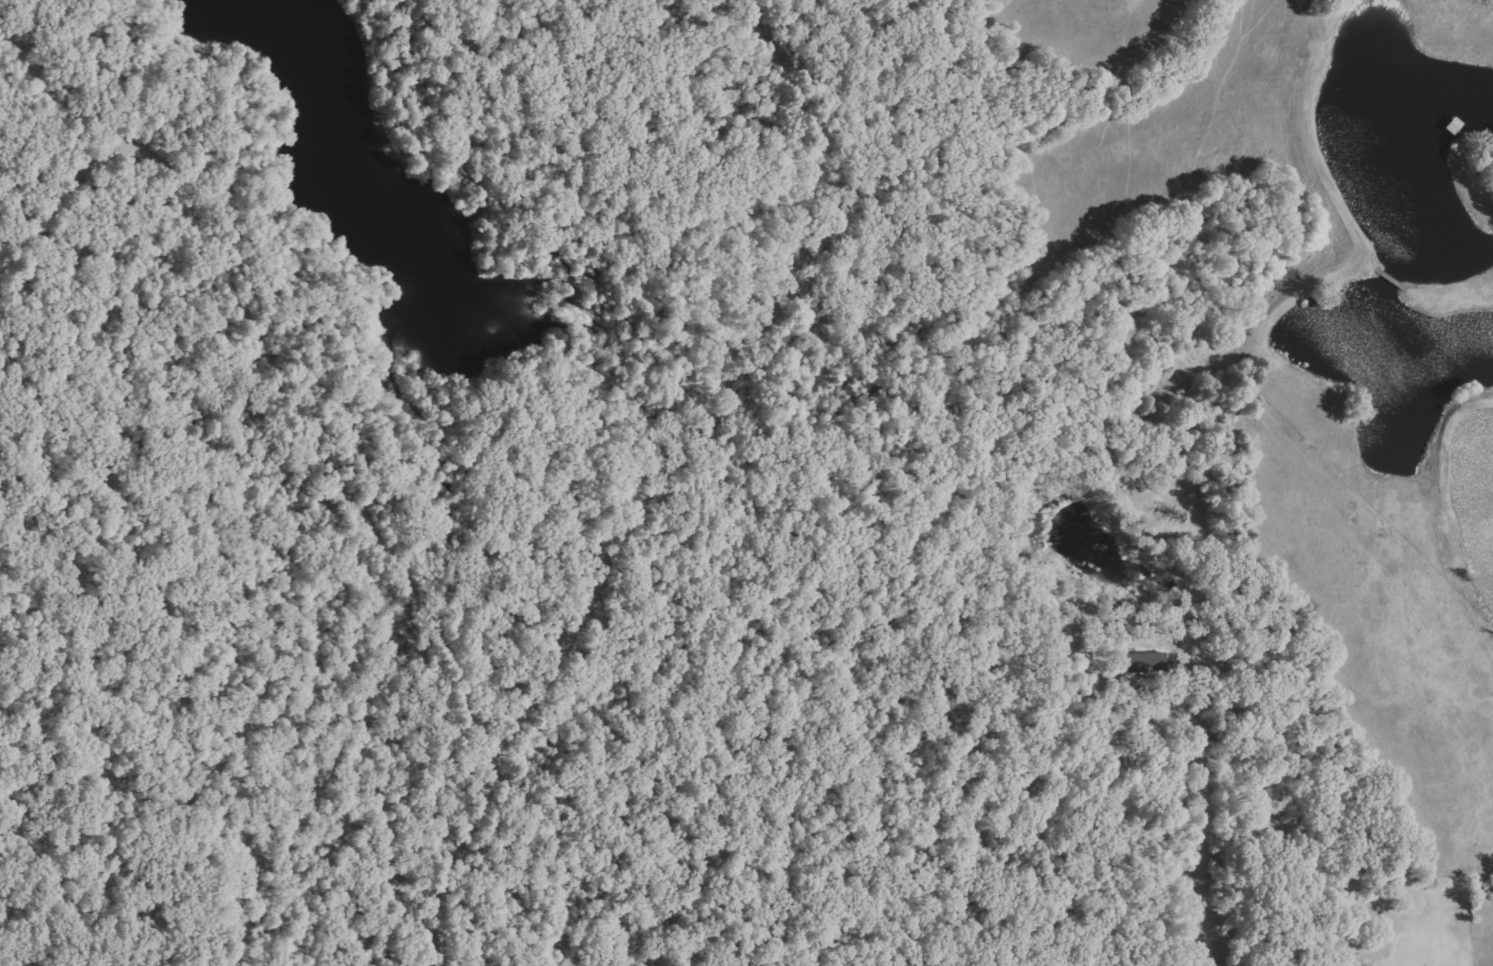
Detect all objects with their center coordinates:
road: (5, 55)
road: (198, 362)
road: (565, 466)
road: (1207, 834)

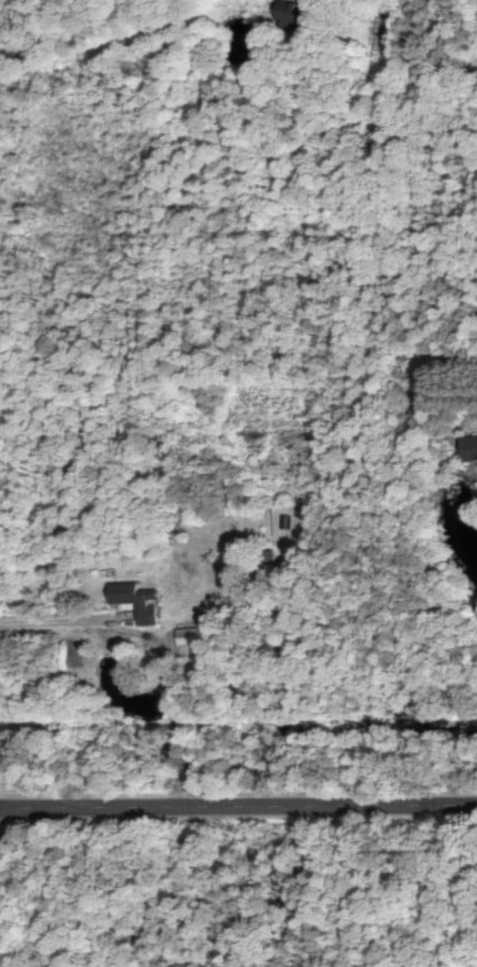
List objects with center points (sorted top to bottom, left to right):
building: (284, 12)
building: (468, 447)
building: (130, 600)
road: (54, 613)
building: (185, 636)
road: (238, 805)

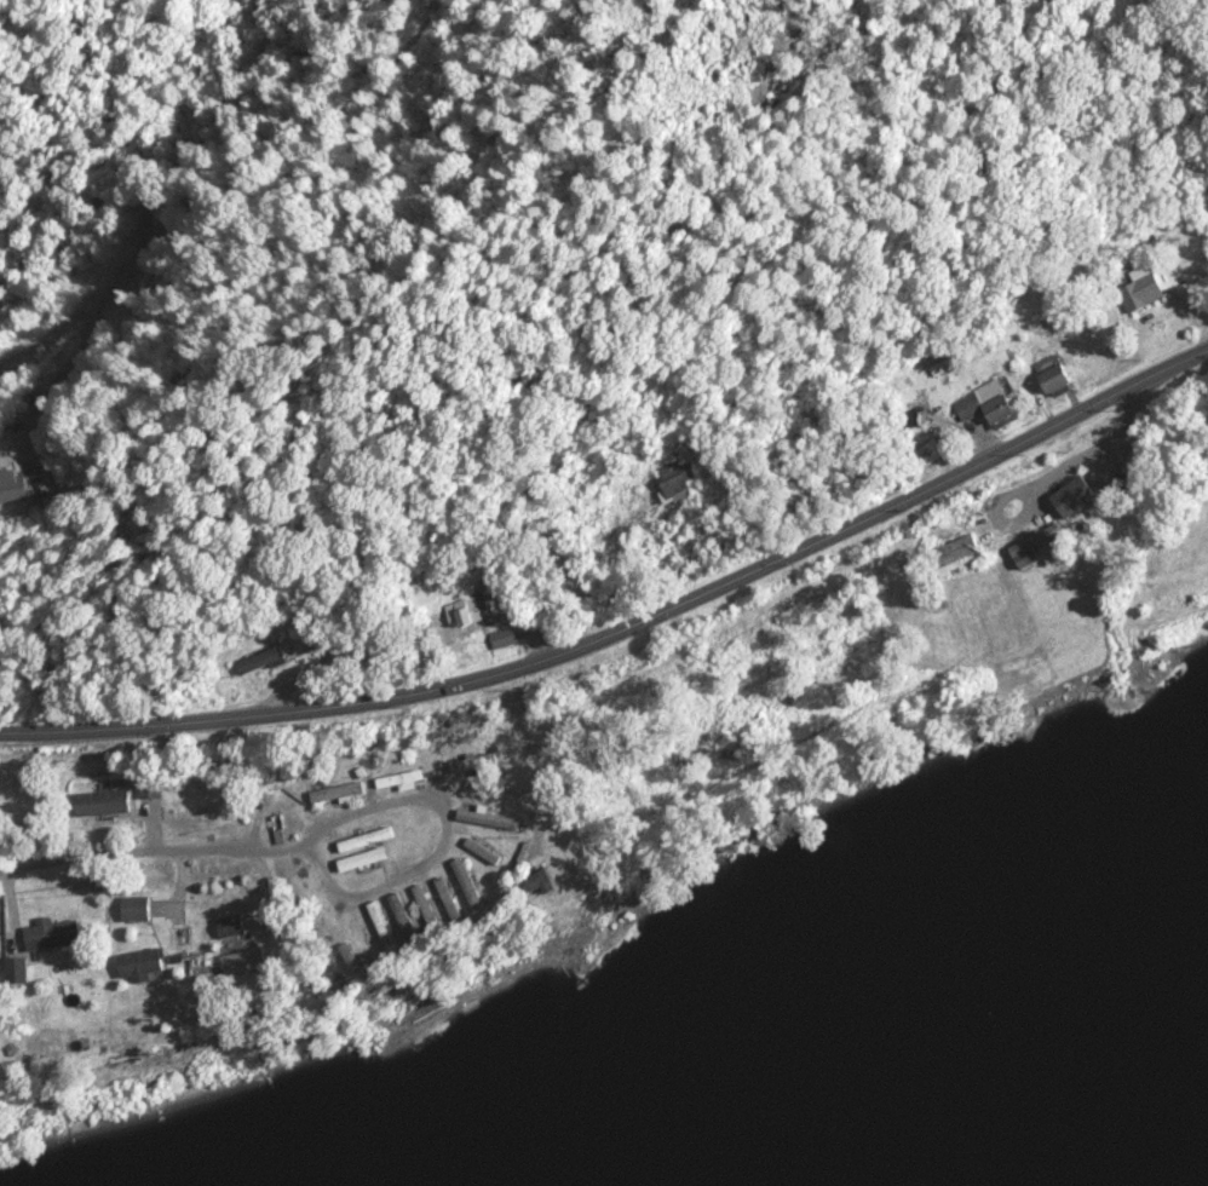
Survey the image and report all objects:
- - - -
**Activity**
None of the pictures belong in the copy; repeat all other material exactly.

**Exercise response**
Detect all objects with their center coordinates:
road: (5, 55)
road: (198, 362)
road: (565, 466)
road: (1207, 834)

List objects with center points (sorted top to bottom, left to right):
building: (284, 12)
building: (468, 447)
building: (130, 600)
road: (54, 613)
building: (185, 636)
road: (238, 805)

Survey the image and report all objects:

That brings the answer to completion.